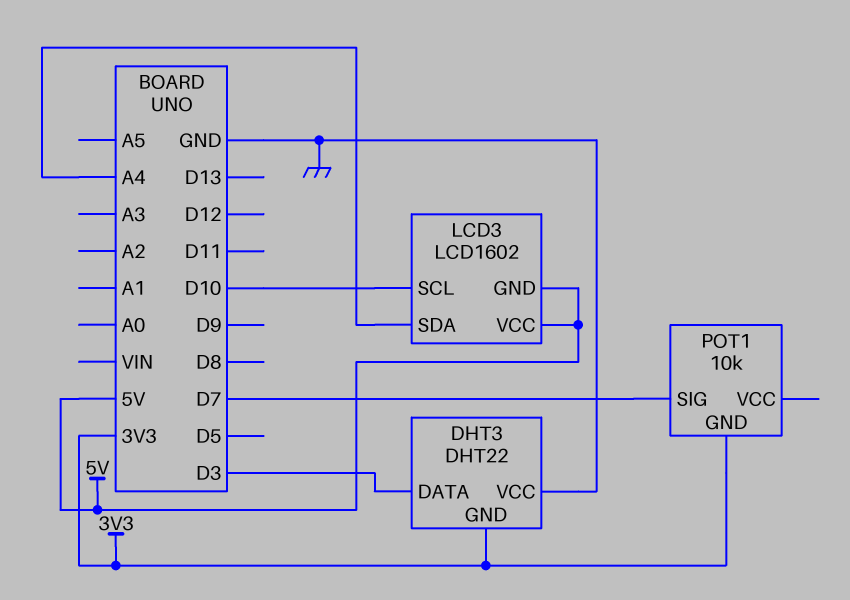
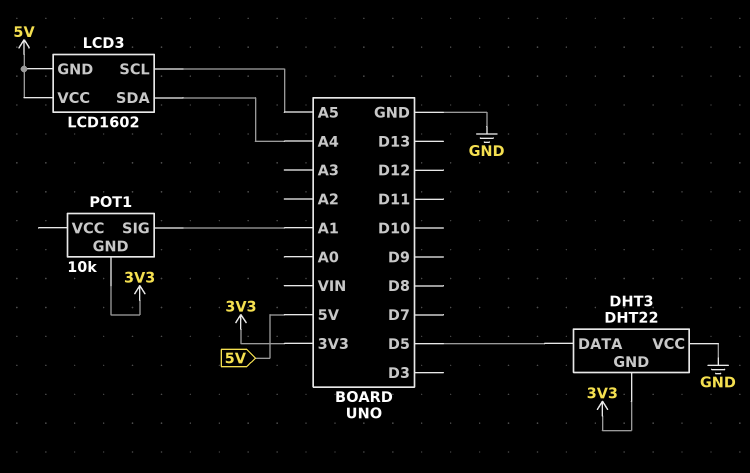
DHT3 pin DATA: D3 -> D5
LCD3 pin SCL: D10 -> A5
POT1 pin SIG: D7 -> A1

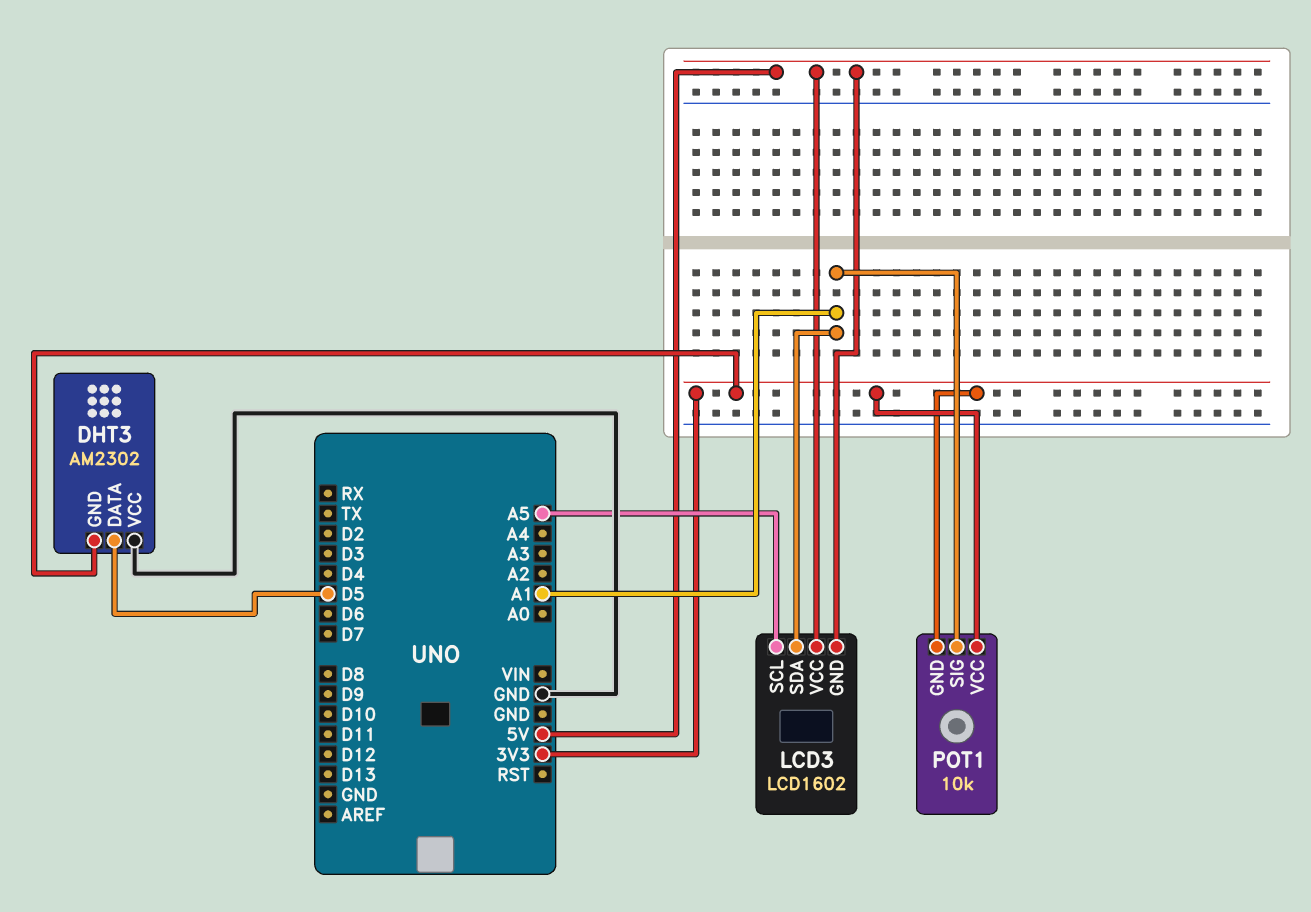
DHT3: DHT22 -> AM2302
LCD3 pin SDA: A4 -> A1
POT1 pin VCC: none -> 3V3

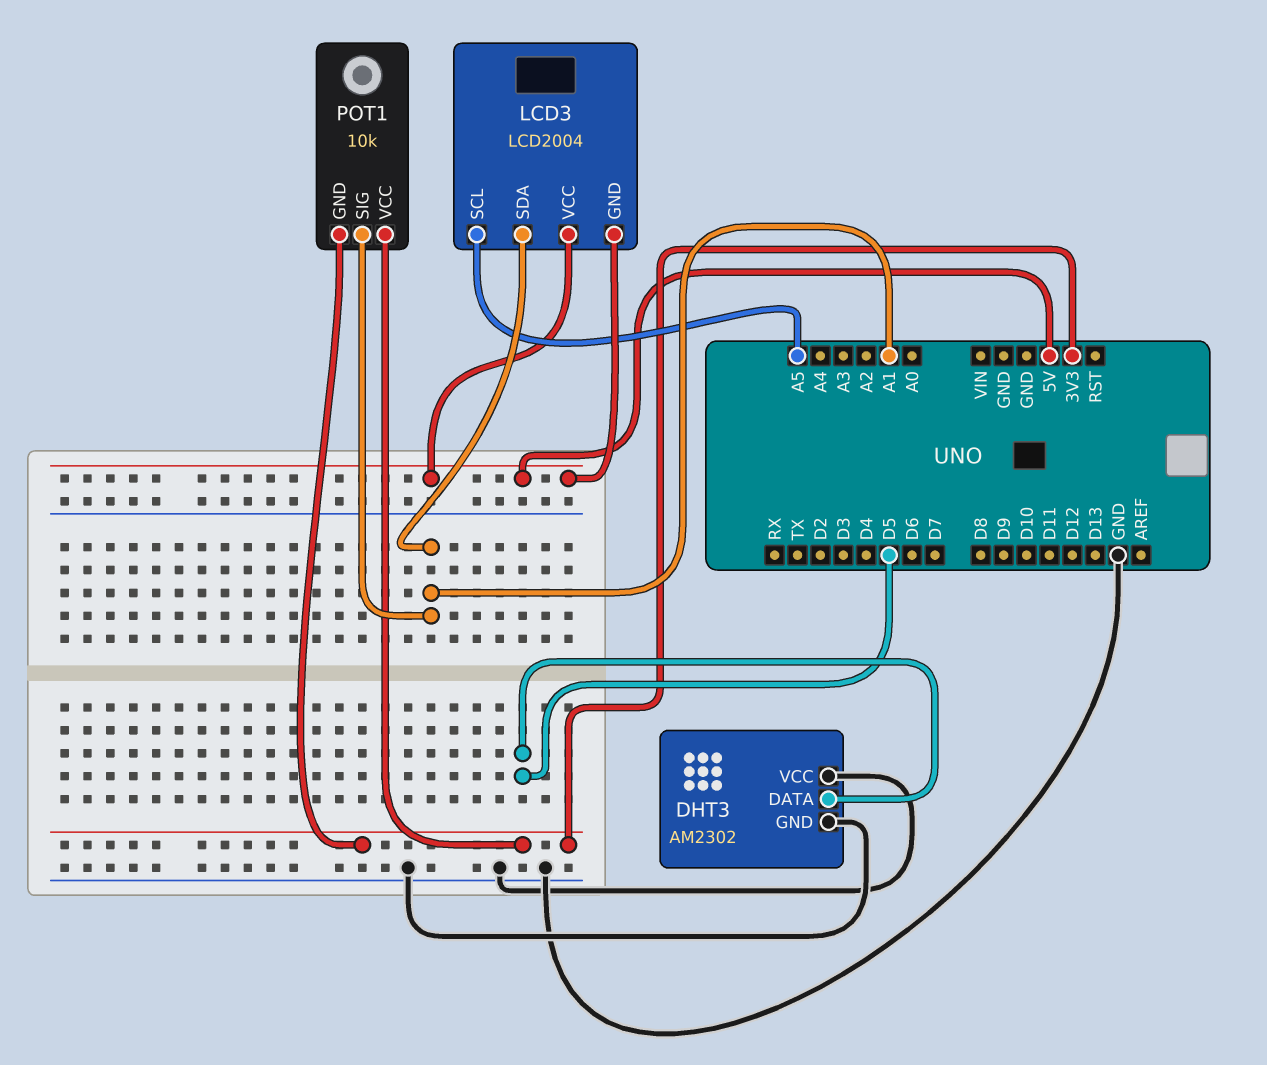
DHT3 pin GND: 3V3 -> GND
LCD3: LCD1602 -> LCD2004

→ **Problem details**: What is needed is an exact transcription of the lines from the one holding "LCD3 pin SCL: D10 -> A5" to the end of the data, with every picture left out.

→ **Exercise answer**:
LCD3 pin SCL: D10 -> A5
POT1 pin SIG: D7 -> A1

DHT3: DHT22 -> AM2302
LCD3 pin SDA: A4 -> A1
POT1 pin VCC: none -> 3V3

DHT3 pin GND: 3V3 -> GND
LCD3: LCD1602 -> LCD2004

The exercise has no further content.